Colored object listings

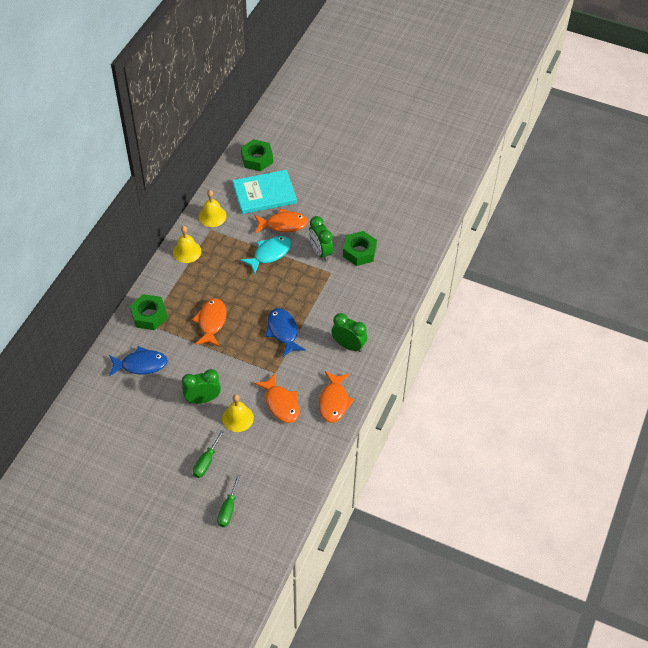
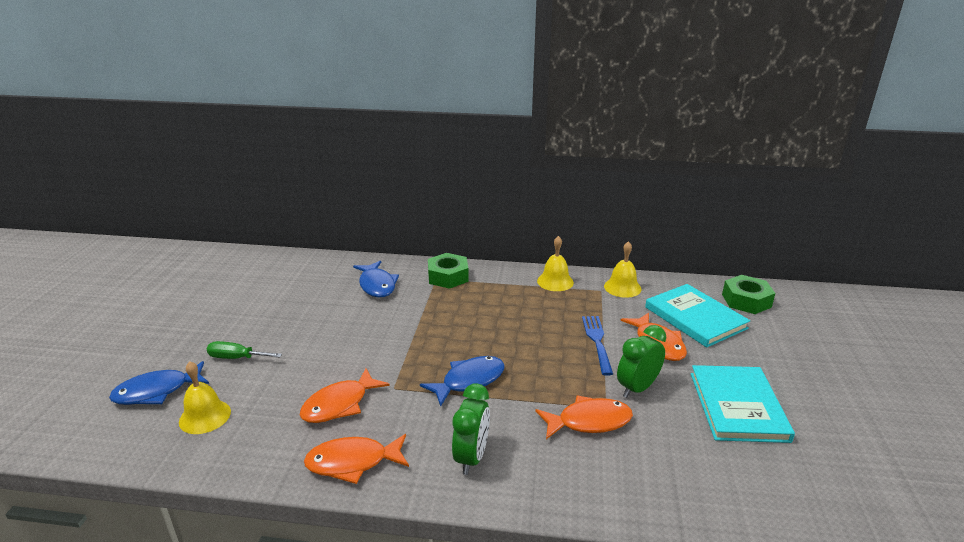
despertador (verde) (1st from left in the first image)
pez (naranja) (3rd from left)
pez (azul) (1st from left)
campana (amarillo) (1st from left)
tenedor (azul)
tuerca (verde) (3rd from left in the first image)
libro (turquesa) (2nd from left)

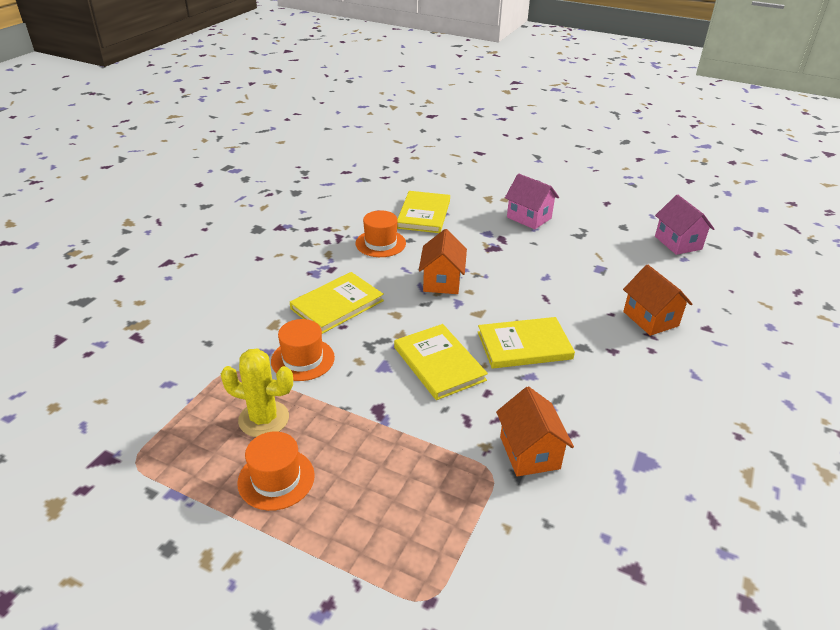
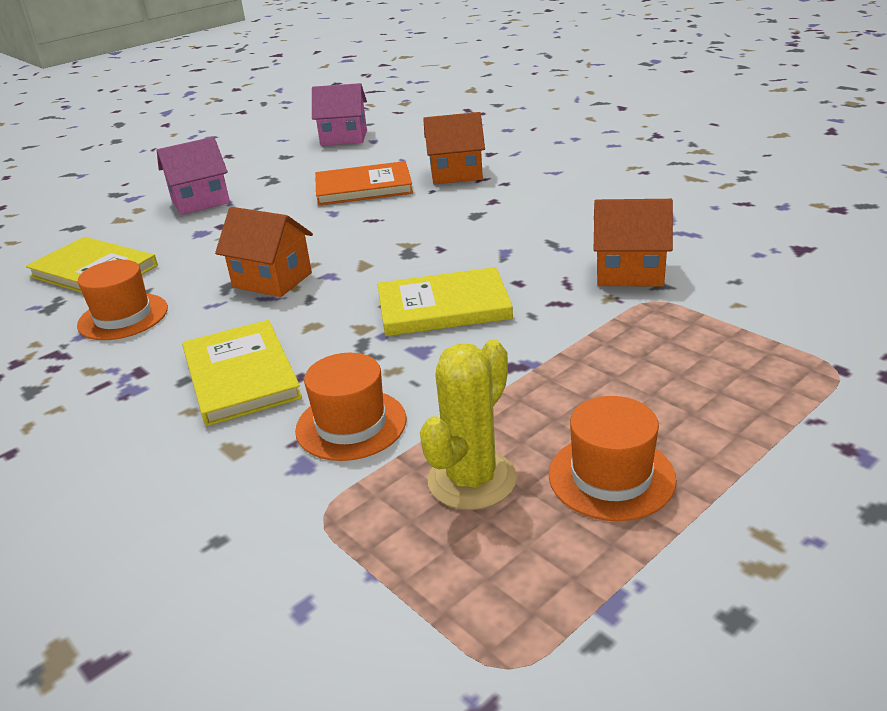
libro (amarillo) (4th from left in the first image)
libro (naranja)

- _DESCRIPTION OF THE TASK_: Retype exactly, and only, the lines from the line holding "libro (amarillo) (4th" through the last line of the data; both of those lines count.

- _ANSWER AREA_:
libro (amarillo) (4th from left in the first image)
libro (naranja)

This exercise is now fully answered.